STATED TASK:
Render the data as a numbered list, starting with its first line and continuing through the line containing "Melbourne: 10:02 -> 09:43", with that line included. Leave out any blank lines.

-*-*-

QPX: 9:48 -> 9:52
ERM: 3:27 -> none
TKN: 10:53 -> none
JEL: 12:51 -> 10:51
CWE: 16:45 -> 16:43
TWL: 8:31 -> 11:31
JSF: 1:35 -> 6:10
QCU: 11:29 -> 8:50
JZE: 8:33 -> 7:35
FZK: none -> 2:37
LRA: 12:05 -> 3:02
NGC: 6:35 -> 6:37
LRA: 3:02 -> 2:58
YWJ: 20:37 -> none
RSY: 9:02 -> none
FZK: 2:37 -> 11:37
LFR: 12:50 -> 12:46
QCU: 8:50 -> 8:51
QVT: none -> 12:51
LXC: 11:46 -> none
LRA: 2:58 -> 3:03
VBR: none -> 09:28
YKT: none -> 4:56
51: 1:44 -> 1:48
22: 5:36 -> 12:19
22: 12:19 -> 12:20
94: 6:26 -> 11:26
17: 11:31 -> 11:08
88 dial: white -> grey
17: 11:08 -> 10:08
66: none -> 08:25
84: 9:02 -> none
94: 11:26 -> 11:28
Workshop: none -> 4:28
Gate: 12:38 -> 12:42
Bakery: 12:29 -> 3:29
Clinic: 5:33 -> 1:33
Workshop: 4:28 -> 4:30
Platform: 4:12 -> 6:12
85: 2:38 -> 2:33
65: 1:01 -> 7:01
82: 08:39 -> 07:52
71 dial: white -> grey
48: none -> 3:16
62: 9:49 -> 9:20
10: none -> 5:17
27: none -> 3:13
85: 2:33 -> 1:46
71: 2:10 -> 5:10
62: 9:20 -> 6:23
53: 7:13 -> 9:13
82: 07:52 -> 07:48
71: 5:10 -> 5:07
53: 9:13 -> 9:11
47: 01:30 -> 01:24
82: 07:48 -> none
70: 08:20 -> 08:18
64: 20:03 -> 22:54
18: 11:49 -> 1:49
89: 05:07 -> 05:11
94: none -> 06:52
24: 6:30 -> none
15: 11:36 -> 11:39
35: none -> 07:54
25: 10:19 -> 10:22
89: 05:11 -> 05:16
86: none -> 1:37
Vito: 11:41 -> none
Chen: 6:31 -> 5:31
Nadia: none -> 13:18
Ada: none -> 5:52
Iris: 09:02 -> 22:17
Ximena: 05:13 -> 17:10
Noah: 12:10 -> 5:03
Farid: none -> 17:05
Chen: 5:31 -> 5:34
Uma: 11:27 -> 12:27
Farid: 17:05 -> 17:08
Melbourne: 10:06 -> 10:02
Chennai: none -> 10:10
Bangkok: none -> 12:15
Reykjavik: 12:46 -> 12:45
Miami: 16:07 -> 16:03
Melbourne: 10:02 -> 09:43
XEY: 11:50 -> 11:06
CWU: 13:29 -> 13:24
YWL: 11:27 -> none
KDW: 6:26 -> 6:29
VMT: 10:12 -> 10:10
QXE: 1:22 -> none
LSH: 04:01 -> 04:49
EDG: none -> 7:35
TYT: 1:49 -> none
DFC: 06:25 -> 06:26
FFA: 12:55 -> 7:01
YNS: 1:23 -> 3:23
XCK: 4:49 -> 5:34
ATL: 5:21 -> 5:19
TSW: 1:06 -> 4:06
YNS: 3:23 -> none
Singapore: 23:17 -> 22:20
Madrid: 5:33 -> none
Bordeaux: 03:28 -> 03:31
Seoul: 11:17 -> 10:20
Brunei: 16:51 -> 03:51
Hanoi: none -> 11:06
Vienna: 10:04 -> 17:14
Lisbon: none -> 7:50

-*-*-

TASK ANSWER:
1. QPX: 9:48 -> 9:52
2. ERM: 3:27 -> none
3. TKN: 10:53 -> none
4. JEL: 12:51 -> 10:51
5. CWE: 16:45 -> 16:43
6. TWL: 8:31 -> 11:31
7. JSF: 1:35 -> 6:10
8. QCU: 11:29 -> 8:50
9. JZE: 8:33 -> 7:35
10. FZK: none -> 2:37
11. LRA: 12:05 -> 3:02
12. NGC: 6:35 -> 6:37
13. LRA: 3:02 -> 2:58
14. YWJ: 20:37 -> none
15. RSY: 9:02 -> none
16. FZK: 2:37 -> 11:37
17. LFR: 12:50 -> 12:46
18. QCU: 8:50 -> 8:51
19. QVT: none -> 12:51
20. LXC: 11:46 -> none
21. LRA: 2:58 -> 3:03
22. VBR: none -> 09:28
23. YKT: none -> 4:56
24. 51: 1:44 -> 1:48
25. 22: 5:36 -> 12:19
26. 22: 12:19 -> 12:20
27. 94: 6:26 -> 11:26
28. 17: 11:31 -> 11:08
29. 88 dial: white -> grey
30. 17: 11:08 -> 10:08
31. 66: none -> 08:25
32. 84: 9:02 -> none
33. 94: 11:26 -> 11:28
34. Workshop: none -> 4:28
35. Gate: 12:38 -> 12:42
36. Bakery: 12:29 -> 3:29
37. Clinic: 5:33 -> 1:33
38. Workshop: 4:28 -> 4:30
39. Platform: 4:12 -> 6:12
40. 85: 2:38 -> 2:33
41. 65: 1:01 -> 7:01
42. 82: 08:39 -> 07:52
43. 71 dial: white -> grey
44. 48: none -> 3:16
45. 62: 9:49 -> 9:20
46. 10: none -> 5:17
47. 27: none -> 3:13
48. 85: 2:33 -> 1:46
49. 71: 2:10 -> 5:10
50. 62: 9:20 -> 6:23
51. 53: 7:13 -> 9:13
52. 82: 07:52 -> 07:48
53. 71: 5:10 -> 5:07
54. 53: 9:13 -> 9:11
55. 47: 01:30 -> 01:24
56. 82: 07:48 -> none
57. 70: 08:20 -> 08:18
58. 64: 20:03 -> 22:54
59. 18: 11:49 -> 1:49
60. 89: 05:07 -> 05:11
61. 94: none -> 06:52
62. 24: 6:30 -> none
63. 15: 11:36 -> 11:39
64. 35: none -> 07:54
65. 25: 10:19 -> 10:22
66. 89: 05:11 -> 05:16
67. 86: none -> 1:37
68. Vito: 11:41 -> none
69. Chen: 6:31 -> 5:31
70. Nadia: none -> 13:18
71. Ada: none -> 5:52
72. Iris: 09:02 -> 22:17
73. Ximena: 05:13 -> 17:10
74. Noah: 12:10 -> 5:03
75. Farid: none -> 17:05
76. Chen: 5:31 -> 5:34
77. Uma: 11:27 -> 12:27
78. Farid: 17:05 -> 17:08
79. Melbourne: 10:06 -> 10:02
80. Chennai: none -> 10:10
81. Bangkok: none -> 12:15
82. Reykjavik: 12:46 -> 12:45
83. Miami: 16:07 -> 16:03
84. Melbourne: 10:02 -> 09:43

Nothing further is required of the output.